» **Required work**
Transcribe all of the data verbatim, please, and leave out its pictures.
----------
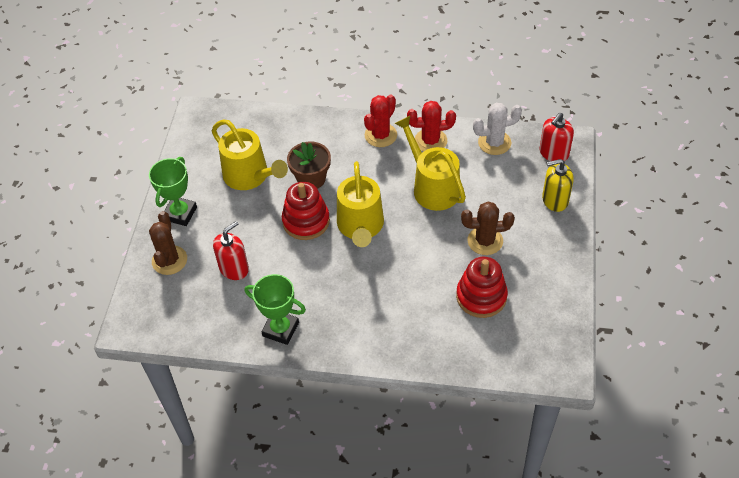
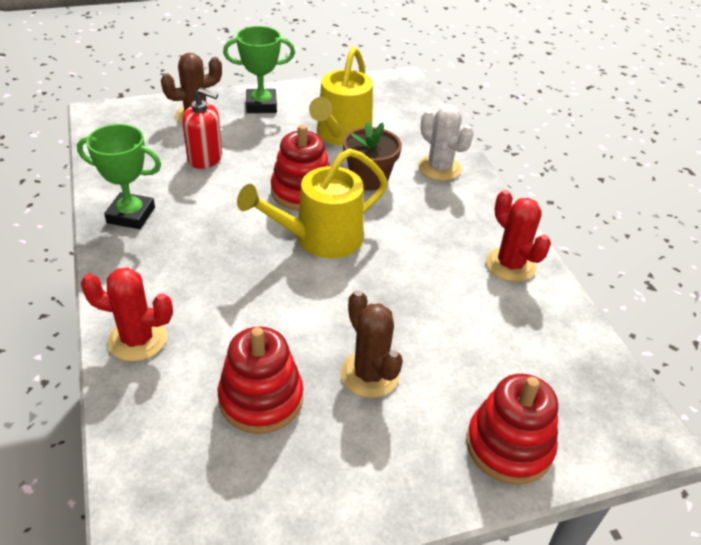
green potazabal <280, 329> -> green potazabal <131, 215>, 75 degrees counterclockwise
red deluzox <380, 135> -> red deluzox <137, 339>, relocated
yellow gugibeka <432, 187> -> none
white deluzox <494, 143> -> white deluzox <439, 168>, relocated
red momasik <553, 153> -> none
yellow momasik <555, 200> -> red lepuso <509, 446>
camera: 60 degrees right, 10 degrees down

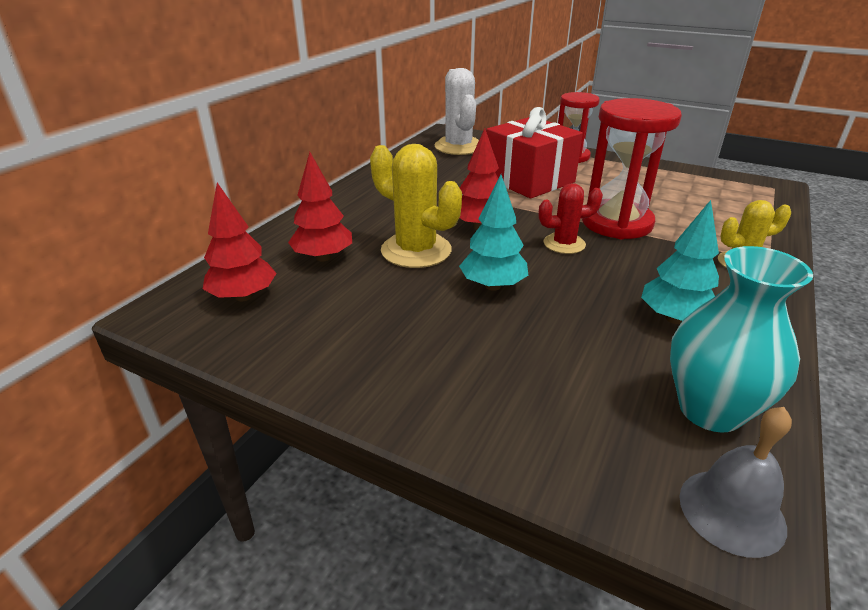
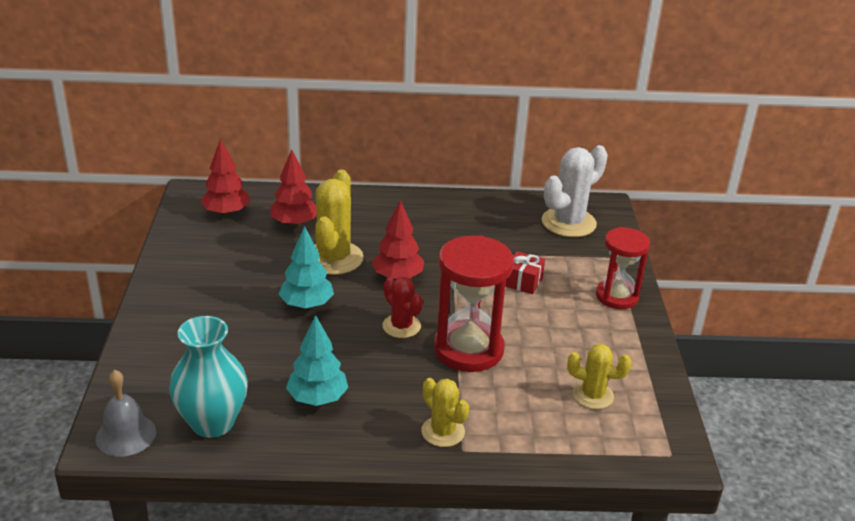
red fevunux <529, 180> -> red fevunux <523, 282>, x0.44
none -> yellow deluzox <593, 395>
camera: 60 degrees right, 0 degrees up

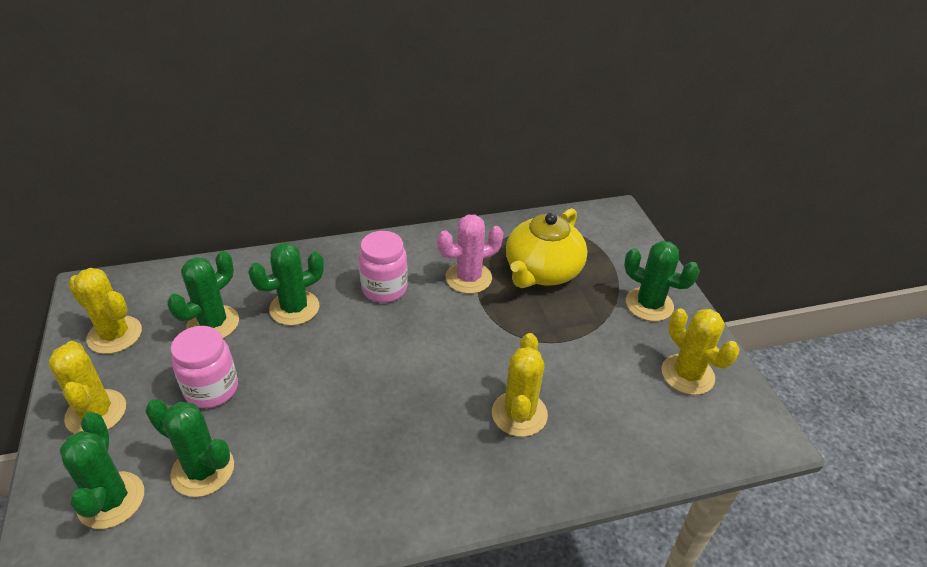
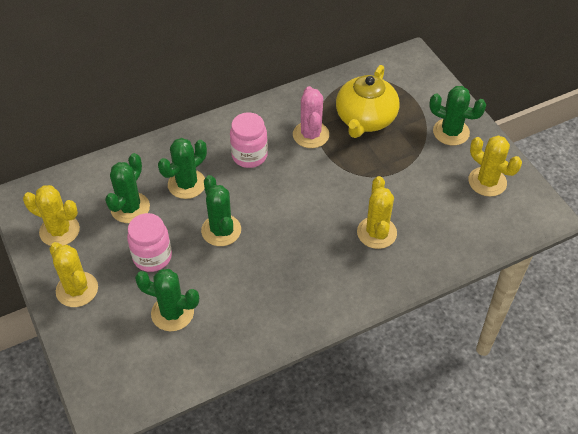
green deluzox <111, 500> -> green deluzox <221, 230>, relocated
pink deluzox <468, 278> -> pink deluzox <311, 135>, 60 degrees counterclockwise
camera: 10 degrees left, 10 degrees up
----------
» **Task result**
green potazabal <280, 329> -> green potazabal <131, 215>, 75 degrees counterclockwise
red deluzox <380, 135> -> red deluzox <137, 339>, relocated
yellow gugibeka <432, 187> -> none
white deluzox <494, 143> -> white deluzox <439, 168>, relocated
red momasik <553, 153> -> none
yellow momasik <555, 200> -> red lepuso <509, 446>
camera: 60 degrees right, 10 degrees down

red fevunux <529, 180> -> red fevunux <523, 282>, x0.44
none -> yellow deluzox <593, 395>
camera: 60 degrees right, 0 degrees up

green deluzox <111, 500> -> green deluzox <221, 230>, relocated
pink deluzox <468, 278> -> pink deluzox <311, 135>, 60 degrees counterclockwise
camera: 10 degrees left, 10 degrees up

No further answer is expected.